**What you are asked to do:**
Read the lines below. Copy out any that hold the string "switch".

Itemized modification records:
◆ ◆ ◆ ◆ ◆
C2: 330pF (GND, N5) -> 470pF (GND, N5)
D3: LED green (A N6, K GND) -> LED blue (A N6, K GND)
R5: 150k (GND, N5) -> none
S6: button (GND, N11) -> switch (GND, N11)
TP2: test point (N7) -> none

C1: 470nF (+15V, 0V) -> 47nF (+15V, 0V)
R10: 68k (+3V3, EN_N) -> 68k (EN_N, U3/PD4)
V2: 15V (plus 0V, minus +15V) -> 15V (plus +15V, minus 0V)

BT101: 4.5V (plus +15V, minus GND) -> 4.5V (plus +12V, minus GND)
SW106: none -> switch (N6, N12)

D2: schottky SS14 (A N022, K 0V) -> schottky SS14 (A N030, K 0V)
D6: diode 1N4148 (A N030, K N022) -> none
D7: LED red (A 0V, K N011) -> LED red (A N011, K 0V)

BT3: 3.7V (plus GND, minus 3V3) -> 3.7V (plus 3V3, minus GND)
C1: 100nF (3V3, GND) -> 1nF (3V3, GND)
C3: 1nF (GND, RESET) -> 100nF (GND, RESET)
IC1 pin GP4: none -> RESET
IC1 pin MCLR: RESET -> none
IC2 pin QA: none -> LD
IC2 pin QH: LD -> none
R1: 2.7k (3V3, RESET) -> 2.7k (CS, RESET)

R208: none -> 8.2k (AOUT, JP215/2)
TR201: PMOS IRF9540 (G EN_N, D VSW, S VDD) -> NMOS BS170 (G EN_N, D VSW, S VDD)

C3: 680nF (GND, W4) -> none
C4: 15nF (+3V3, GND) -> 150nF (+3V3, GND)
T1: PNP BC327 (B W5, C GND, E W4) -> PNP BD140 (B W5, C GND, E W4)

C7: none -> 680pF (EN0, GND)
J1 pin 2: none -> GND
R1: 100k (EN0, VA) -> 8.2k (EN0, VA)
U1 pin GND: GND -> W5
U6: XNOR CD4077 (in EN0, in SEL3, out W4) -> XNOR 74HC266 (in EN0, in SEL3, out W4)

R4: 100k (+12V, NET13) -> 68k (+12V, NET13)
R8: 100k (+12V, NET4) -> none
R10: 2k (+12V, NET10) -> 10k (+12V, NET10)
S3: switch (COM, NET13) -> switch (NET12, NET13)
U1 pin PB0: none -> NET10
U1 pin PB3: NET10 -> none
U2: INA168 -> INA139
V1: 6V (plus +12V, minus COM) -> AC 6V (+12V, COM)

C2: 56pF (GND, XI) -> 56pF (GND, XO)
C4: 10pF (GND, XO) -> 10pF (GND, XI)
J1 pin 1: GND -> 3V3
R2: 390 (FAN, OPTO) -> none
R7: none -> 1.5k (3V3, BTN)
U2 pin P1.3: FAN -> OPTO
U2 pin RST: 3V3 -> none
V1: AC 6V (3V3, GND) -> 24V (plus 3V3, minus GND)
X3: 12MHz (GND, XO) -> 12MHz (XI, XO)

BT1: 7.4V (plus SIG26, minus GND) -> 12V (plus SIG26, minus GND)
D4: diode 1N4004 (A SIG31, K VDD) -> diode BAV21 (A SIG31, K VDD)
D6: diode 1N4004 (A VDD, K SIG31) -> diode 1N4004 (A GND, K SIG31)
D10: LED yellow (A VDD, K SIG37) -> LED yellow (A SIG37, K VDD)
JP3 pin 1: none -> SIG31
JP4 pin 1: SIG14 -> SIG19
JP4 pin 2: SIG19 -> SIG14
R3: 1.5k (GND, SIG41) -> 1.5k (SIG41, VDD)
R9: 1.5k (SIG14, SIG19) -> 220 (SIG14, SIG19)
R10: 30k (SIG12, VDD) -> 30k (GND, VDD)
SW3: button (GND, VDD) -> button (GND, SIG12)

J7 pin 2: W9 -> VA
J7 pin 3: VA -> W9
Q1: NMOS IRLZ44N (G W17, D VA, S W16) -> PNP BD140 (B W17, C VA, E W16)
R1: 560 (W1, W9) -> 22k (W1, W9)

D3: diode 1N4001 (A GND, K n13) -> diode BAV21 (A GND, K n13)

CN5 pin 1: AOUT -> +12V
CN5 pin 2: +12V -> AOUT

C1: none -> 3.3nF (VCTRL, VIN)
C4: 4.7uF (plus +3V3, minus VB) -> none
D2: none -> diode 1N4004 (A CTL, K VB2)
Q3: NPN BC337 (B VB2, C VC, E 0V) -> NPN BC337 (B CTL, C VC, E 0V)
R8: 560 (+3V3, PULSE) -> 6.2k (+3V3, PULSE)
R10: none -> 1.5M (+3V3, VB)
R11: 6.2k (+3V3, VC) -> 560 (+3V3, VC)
◆ ◆ ◆ ◆ ◆
**Response area:**
S6: button (GND, N11) -> switch (GND, N11)
SW106: none -> switch (N6, N12)
S3: switch (COM, NET13) -> switch (NET12, NET13)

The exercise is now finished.